About this task:
Please reproduce the full set of data below exactly.

◆ ◆ ◆ ◆

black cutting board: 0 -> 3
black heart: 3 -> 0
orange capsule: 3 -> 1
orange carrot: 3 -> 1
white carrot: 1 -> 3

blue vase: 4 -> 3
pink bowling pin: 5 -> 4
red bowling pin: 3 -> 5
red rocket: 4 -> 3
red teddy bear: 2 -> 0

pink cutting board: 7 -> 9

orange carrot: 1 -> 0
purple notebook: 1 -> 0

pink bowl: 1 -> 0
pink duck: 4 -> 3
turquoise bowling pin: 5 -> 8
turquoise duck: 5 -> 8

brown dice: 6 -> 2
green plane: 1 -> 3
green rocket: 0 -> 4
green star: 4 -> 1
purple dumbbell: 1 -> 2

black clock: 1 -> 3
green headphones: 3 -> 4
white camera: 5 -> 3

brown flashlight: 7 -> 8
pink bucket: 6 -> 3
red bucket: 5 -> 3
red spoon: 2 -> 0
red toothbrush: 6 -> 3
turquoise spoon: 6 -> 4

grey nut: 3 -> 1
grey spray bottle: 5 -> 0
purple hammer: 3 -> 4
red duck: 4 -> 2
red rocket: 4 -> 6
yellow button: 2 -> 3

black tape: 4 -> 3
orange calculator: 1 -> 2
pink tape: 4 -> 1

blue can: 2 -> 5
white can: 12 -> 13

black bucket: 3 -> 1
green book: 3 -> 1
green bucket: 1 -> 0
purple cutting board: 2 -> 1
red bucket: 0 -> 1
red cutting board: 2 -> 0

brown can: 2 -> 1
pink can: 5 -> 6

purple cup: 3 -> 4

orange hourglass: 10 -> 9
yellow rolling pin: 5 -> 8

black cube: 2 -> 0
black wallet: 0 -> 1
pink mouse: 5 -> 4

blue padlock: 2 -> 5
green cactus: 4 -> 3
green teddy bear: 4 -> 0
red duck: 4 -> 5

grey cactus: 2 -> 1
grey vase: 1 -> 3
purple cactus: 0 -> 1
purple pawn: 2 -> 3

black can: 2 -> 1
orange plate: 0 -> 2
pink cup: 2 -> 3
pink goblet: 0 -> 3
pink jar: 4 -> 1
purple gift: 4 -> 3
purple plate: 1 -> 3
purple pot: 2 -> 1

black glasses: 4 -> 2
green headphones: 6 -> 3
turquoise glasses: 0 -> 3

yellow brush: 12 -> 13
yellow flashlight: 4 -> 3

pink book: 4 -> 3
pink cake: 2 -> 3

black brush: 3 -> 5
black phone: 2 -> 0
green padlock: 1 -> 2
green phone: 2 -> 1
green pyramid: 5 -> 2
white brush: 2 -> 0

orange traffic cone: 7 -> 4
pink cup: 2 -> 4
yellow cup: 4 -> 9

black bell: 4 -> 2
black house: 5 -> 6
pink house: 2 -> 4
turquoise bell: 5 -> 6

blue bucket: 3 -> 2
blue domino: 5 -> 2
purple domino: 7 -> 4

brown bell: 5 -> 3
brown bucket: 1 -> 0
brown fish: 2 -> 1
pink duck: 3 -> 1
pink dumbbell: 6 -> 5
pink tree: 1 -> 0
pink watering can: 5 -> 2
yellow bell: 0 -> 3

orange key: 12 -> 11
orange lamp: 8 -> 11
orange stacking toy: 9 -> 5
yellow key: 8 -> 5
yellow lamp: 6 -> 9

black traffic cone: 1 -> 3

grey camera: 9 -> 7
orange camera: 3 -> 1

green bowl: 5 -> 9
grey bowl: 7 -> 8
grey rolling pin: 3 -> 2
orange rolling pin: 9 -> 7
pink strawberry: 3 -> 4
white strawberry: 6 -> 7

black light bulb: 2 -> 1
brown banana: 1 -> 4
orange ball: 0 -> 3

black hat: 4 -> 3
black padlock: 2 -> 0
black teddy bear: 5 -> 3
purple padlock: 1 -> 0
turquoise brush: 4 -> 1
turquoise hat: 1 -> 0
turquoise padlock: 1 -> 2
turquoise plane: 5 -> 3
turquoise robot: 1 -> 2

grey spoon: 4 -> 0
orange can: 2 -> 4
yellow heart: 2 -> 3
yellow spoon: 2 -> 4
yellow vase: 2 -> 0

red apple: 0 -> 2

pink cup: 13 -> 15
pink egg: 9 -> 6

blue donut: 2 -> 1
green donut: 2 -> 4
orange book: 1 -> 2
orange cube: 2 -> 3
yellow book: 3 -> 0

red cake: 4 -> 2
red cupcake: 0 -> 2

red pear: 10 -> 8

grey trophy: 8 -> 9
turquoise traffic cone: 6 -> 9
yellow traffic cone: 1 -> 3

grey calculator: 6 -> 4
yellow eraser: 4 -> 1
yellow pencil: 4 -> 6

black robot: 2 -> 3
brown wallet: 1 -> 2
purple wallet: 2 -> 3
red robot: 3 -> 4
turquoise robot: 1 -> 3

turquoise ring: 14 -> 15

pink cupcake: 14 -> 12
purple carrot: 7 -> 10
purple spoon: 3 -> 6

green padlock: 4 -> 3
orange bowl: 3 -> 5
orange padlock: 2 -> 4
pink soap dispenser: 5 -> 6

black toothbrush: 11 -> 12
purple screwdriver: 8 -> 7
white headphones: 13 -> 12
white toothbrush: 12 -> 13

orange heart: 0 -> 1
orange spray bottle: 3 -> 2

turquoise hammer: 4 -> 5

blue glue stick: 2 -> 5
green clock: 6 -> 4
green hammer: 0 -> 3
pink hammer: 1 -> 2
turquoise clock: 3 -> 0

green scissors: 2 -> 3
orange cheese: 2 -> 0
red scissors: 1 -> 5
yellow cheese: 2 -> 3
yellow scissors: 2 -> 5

◆ ◆ ◆ ◆

Answer for this exercise:
black cutting board: 0 -> 3
black heart: 3 -> 0
orange capsule: 3 -> 1
orange carrot: 3 -> 1
white carrot: 1 -> 3

blue vase: 4 -> 3
pink bowling pin: 5 -> 4
red bowling pin: 3 -> 5
red rocket: 4 -> 3
red teddy bear: 2 -> 0

pink cutting board: 7 -> 9

orange carrot: 1 -> 0
purple notebook: 1 -> 0

pink bowl: 1 -> 0
pink duck: 4 -> 3
turquoise bowling pin: 5 -> 8
turquoise duck: 5 -> 8

brown dice: 6 -> 2
green plane: 1 -> 3
green rocket: 0 -> 4
green star: 4 -> 1
purple dumbbell: 1 -> 2

black clock: 1 -> 3
green headphones: 3 -> 4
white camera: 5 -> 3

brown flashlight: 7 -> 8
pink bucket: 6 -> 3
red bucket: 5 -> 3
red spoon: 2 -> 0
red toothbrush: 6 -> 3
turquoise spoon: 6 -> 4

grey nut: 3 -> 1
grey spray bottle: 5 -> 0
purple hammer: 3 -> 4
red duck: 4 -> 2
red rocket: 4 -> 6
yellow button: 2 -> 3

black tape: 4 -> 3
orange calculator: 1 -> 2
pink tape: 4 -> 1

blue can: 2 -> 5
white can: 12 -> 13

black bucket: 3 -> 1
green book: 3 -> 1
green bucket: 1 -> 0
purple cutting board: 2 -> 1
red bucket: 0 -> 1
red cutting board: 2 -> 0

brown can: 2 -> 1
pink can: 5 -> 6

purple cup: 3 -> 4

orange hourglass: 10 -> 9
yellow rolling pin: 5 -> 8

black cube: 2 -> 0
black wallet: 0 -> 1
pink mouse: 5 -> 4

blue padlock: 2 -> 5
green cactus: 4 -> 3
green teddy bear: 4 -> 0
red duck: 4 -> 5

grey cactus: 2 -> 1
grey vase: 1 -> 3
purple cactus: 0 -> 1
purple pawn: 2 -> 3

black can: 2 -> 1
orange plate: 0 -> 2
pink cup: 2 -> 3
pink goblet: 0 -> 3
pink jar: 4 -> 1
purple gift: 4 -> 3
purple plate: 1 -> 3
purple pot: 2 -> 1

black glasses: 4 -> 2
green headphones: 6 -> 3
turquoise glasses: 0 -> 3

yellow brush: 12 -> 13
yellow flashlight: 4 -> 3

pink book: 4 -> 3
pink cake: 2 -> 3

black brush: 3 -> 5
black phone: 2 -> 0
green padlock: 1 -> 2
green phone: 2 -> 1
green pyramid: 5 -> 2
white brush: 2 -> 0

orange traffic cone: 7 -> 4
pink cup: 2 -> 4
yellow cup: 4 -> 9

black bell: 4 -> 2
black house: 5 -> 6
pink house: 2 -> 4
turquoise bell: 5 -> 6

blue bucket: 3 -> 2
blue domino: 5 -> 2
purple domino: 7 -> 4

brown bell: 5 -> 3
brown bucket: 1 -> 0
brown fish: 2 -> 1
pink duck: 3 -> 1
pink dumbbell: 6 -> 5
pink tree: 1 -> 0
pink watering can: 5 -> 2
yellow bell: 0 -> 3

orange key: 12 -> 11
orange lamp: 8 -> 11
orange stacking toy: 9 -> 5
yellow key: 8 -> 5
yellow lamp: 6 -> 9

black traffic cone: 1 -> 3

grey camera: 9 -> 7
orange camera: 3 -> 1

green bowl: 5 -> 9
grey bowl: 7 -> 8
grey rolling pin: 3 -> 2
orange rolling pin: 9 -> 7
pink strawberry: 3 -> 4
white strawberry: 6 -> 7

black light bulb: 2 -> 1
brown banana: 1 -> 4
orange ball: 0 -> 3

black hat: 4 -> 3
black padlock: 2 -> 0
black teddy bear: 5 -> 3
purple padlock: 1 -> 0
turquoise brush: 4 -> 1
turquoise hat: 1 -> 0
turquoise padlock: 1 -> 2
turquoise plane: 5 -> 3
turquoise robot: 1 -> 2

grey spoon: 4 -> 0
orange can: 2 -> 4
yellow heart: 2 -> 3
yellow spoon: 2 -> 4
yellow vase: 2 -> 0

red apple: 0 -> 2

pink cup: 13 -> 15
pink egg: 9 -> 6

blue donut: 2 -> 1
green donut: 2 -> 4
orange book: 1 -> 2
orange cube: 2 -> 3
yellow book: 3 -> 0

red cake: 4 -> 2
red cupcake: 0 -> 2

red pear: 10 -> 8

grey trophy: 8 -> 9
turquoise traffic cone: 6 -> 9
yellow traffic cone: 1 -> 3

grey calculator: 6 -> 4
yellow eraser: 4 -> 1
yellow pencil: 4 -> 6

black robot: 2 -> 3
brown wallet: 1 -> 2
purple wallet: 2 -> 3
red robot: 3 -> 4
turquoise robot: 1 -> 3

turquoise ring: 14 -> 15

pink cupcake: 14 -> 12
purple carrot: 7 -> 10
purple spoon: 3 -> 6

green padlock: 4 -> 3
orange bowl: 3 -> 5
orange padlock: 2 -> 4
pink soap dispenser: 5 -> 6

black toothbrush: 11 -> 12
purple screwdriver: 8 -> 7
white headphones: 13 -> 12
white toothbrush: 12 -> 13

orange heart: 0 -> 1
orange spray bottle: 3 -> 2

turquoise hammer: 4 -> 5

blue glue stick: 2 -> 5
green clock: 6 -> 4
green hammer: 0 -> 3
pink hammer: 1 -> 2
turquoise clock: 3 -> 0

green scissors: 2 -> 3
orange cheese: 2 -> 0
red scissors: 1 -> 5
yellow cheese: 2 -> 3
yellow scissors: 2 -> 5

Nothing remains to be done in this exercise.